>>>

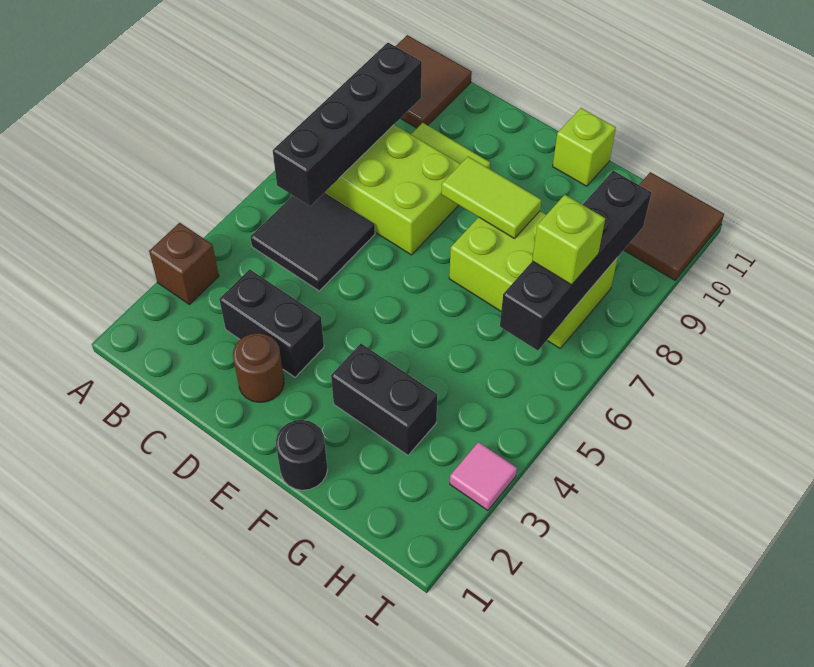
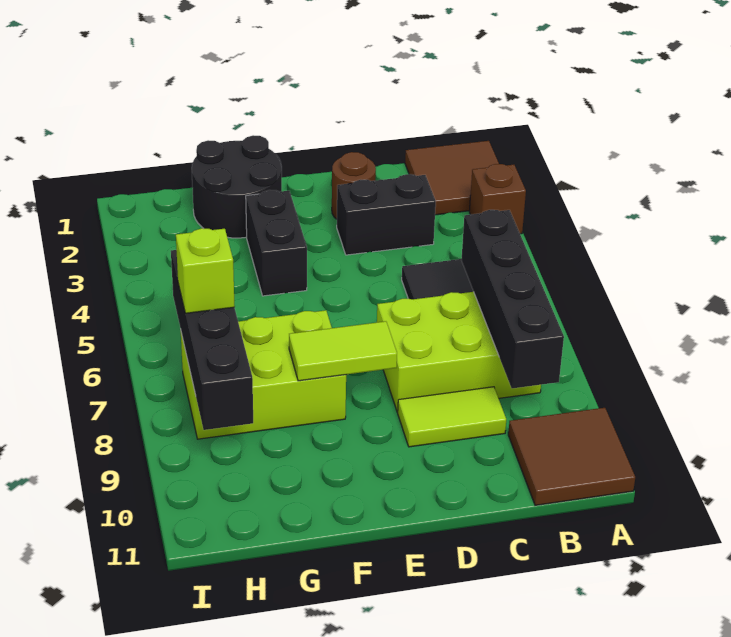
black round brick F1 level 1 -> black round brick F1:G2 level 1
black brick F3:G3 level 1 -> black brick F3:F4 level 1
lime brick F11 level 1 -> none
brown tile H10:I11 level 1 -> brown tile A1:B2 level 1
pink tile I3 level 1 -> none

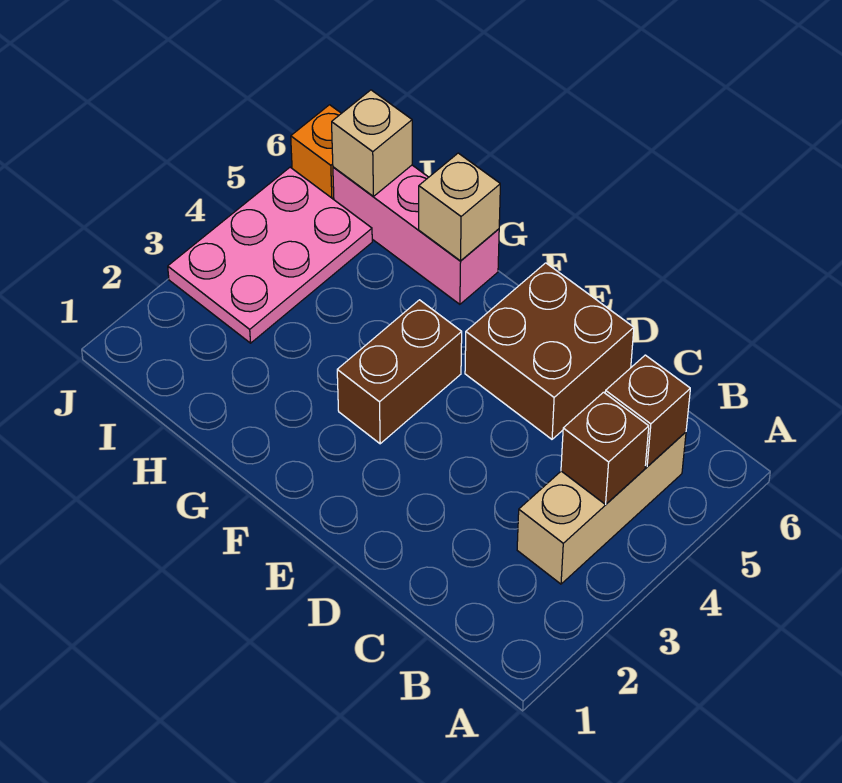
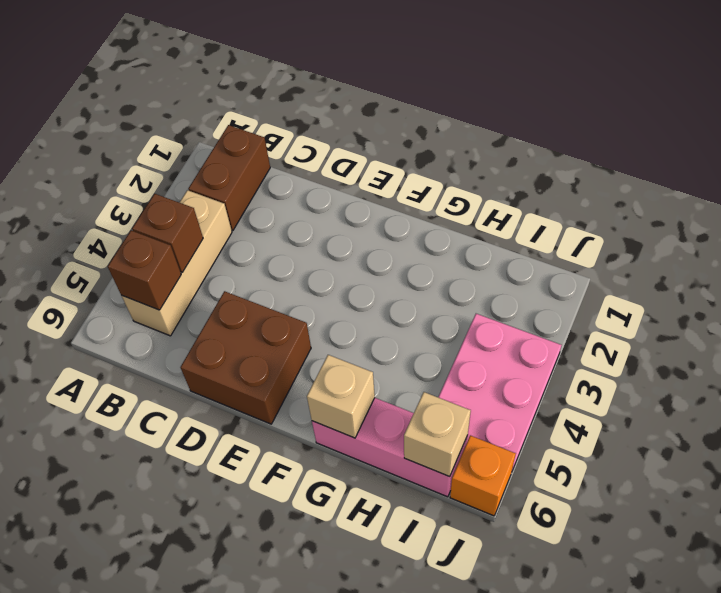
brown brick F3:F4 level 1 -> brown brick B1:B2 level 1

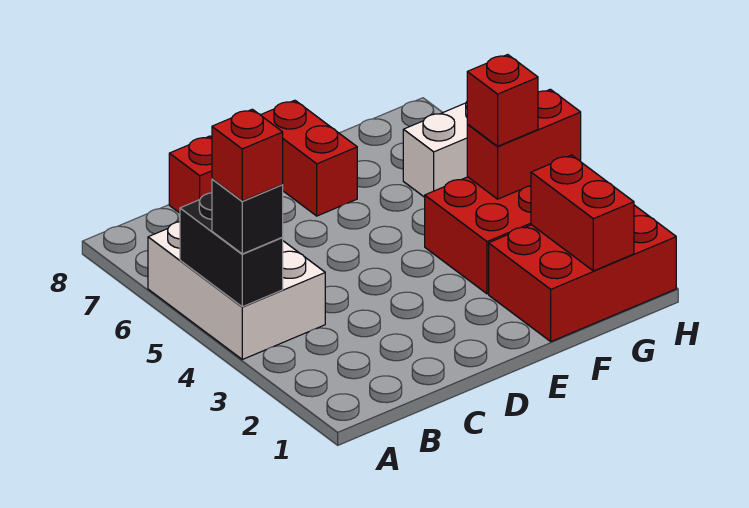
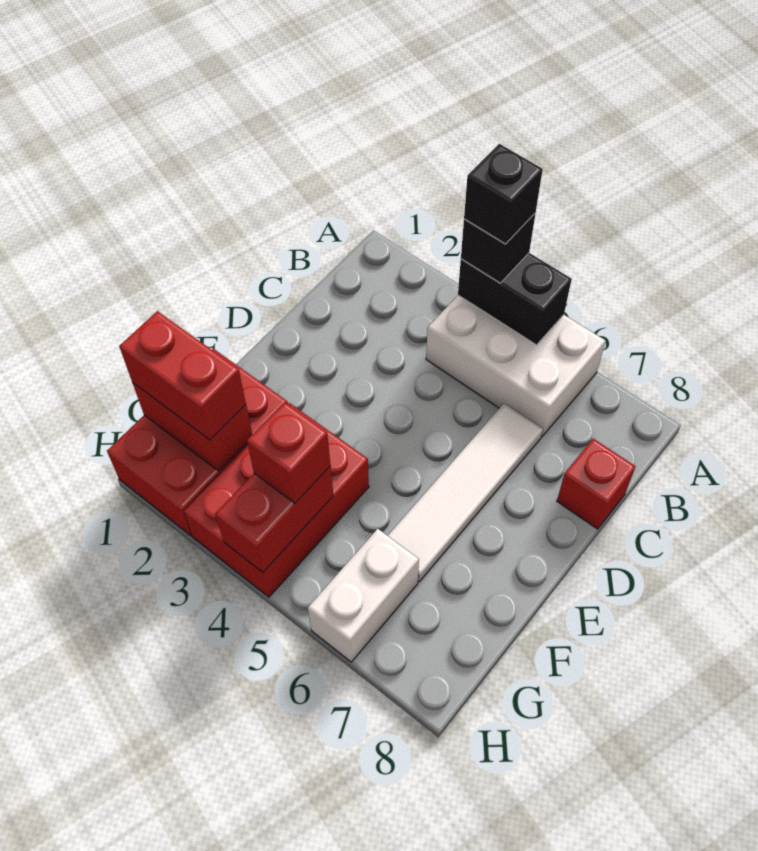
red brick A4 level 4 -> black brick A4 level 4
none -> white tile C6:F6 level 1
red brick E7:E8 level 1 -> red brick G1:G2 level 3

<<<
>>>

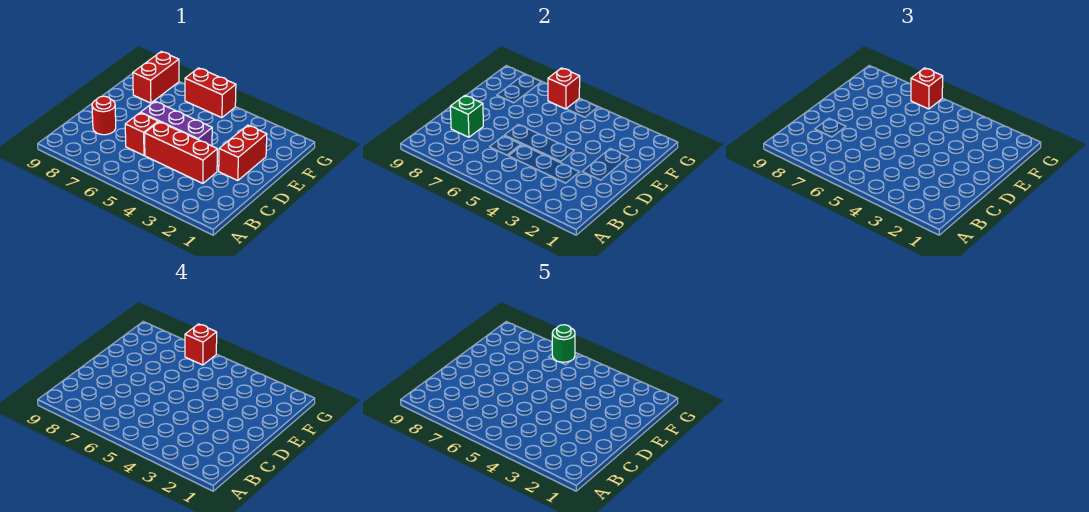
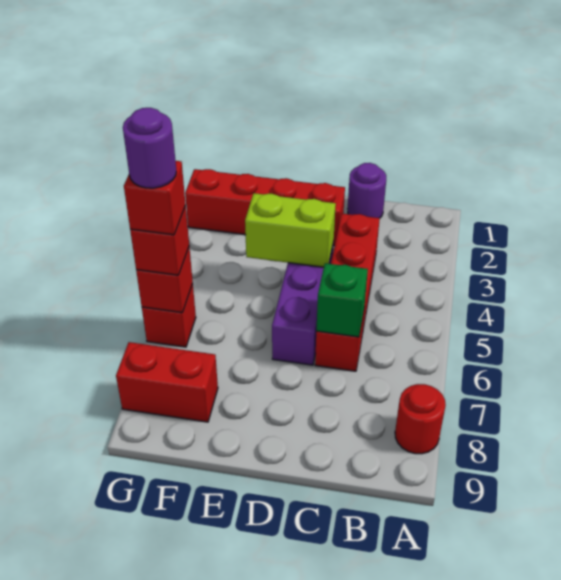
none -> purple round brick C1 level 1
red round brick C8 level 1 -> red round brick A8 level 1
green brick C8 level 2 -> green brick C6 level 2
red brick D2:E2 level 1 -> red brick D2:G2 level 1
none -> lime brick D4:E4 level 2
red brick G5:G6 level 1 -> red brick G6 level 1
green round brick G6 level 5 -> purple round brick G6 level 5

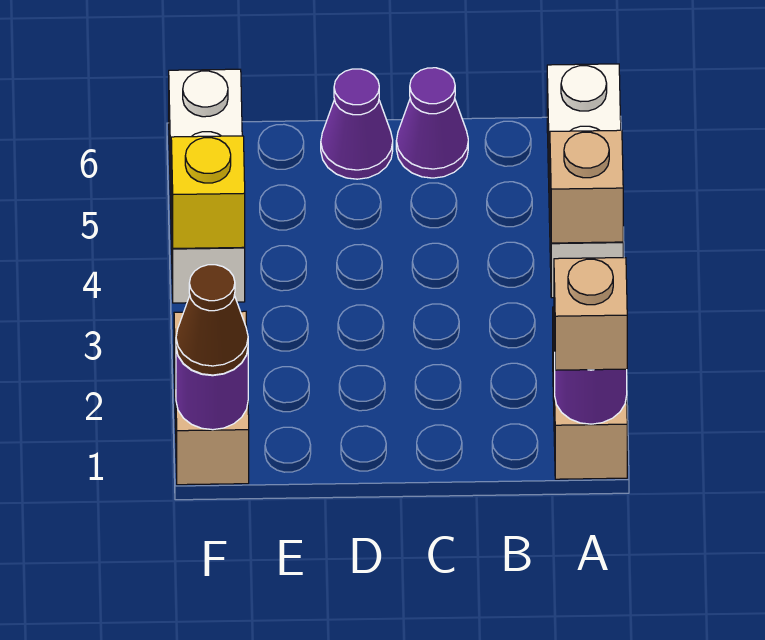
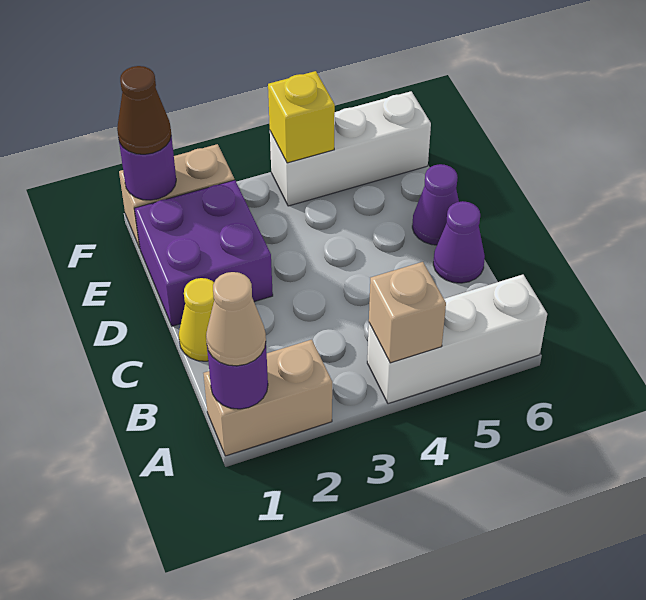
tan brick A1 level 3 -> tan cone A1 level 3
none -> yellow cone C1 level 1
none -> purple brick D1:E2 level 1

<<<
>>>

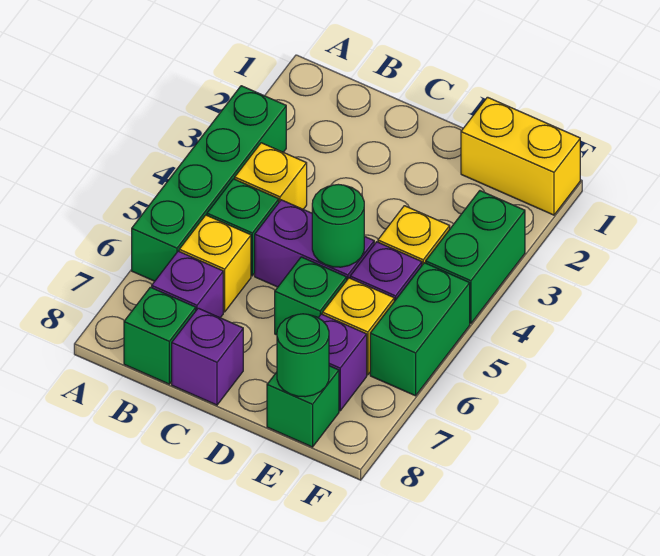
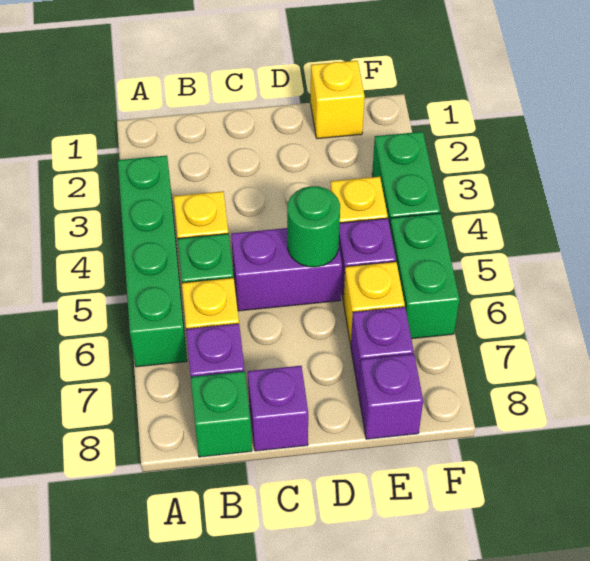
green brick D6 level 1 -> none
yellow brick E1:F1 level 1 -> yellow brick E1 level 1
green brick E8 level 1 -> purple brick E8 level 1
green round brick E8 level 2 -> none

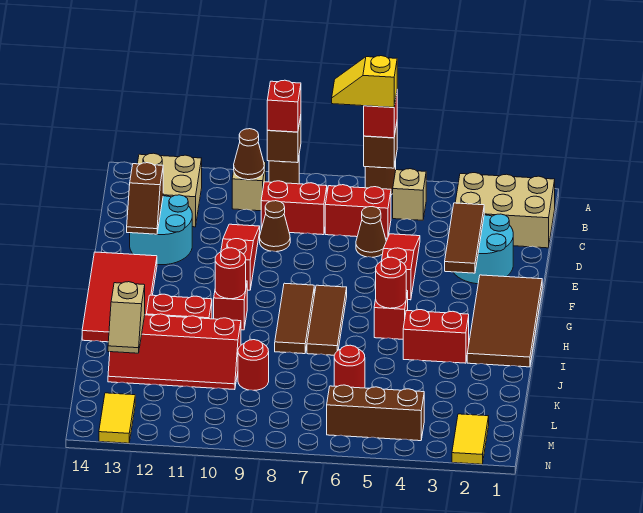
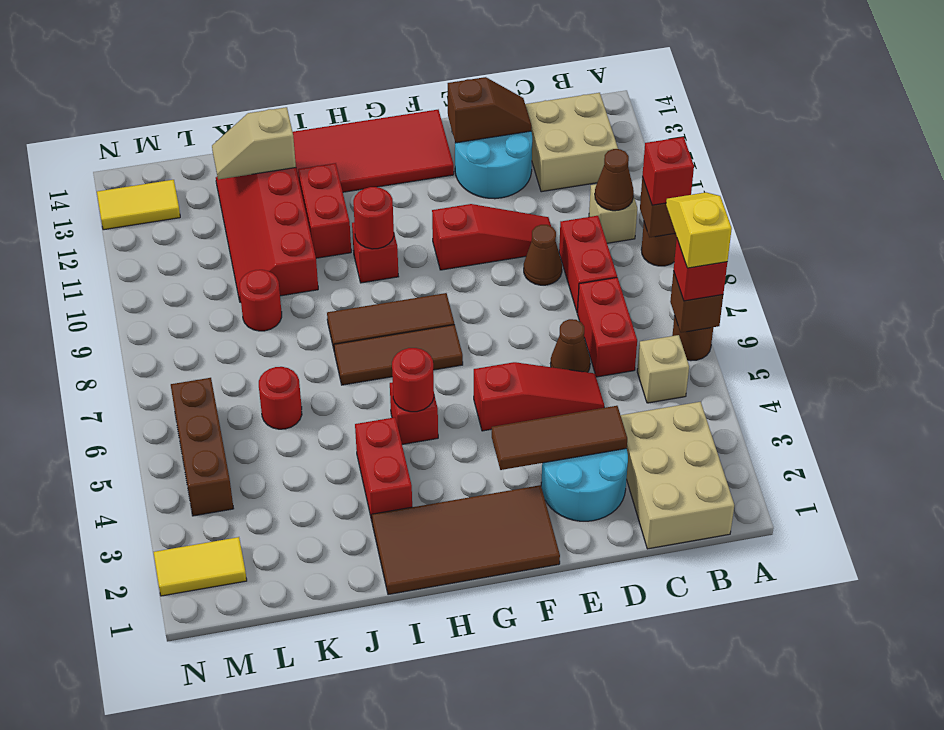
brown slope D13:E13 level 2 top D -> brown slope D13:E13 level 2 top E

<<<

* How to complete this task *
Given the listing above, repeat exactly the lines starting at the one with "red brick G5:G6" and ending at the one with "none -> purple brick D1:E2 level 1", inclusive, excluding pictures.

* Result for this task *
red brick G5:G6 level 1 -> red brick G6 level 1
green round brick G6 level 5 -> purple round brick G6 level 5

tan brick A1 level 3 -> tan cone A1 level 3
none -> yellow cone C1 level 1
none -> purple brick D1:E2 level 1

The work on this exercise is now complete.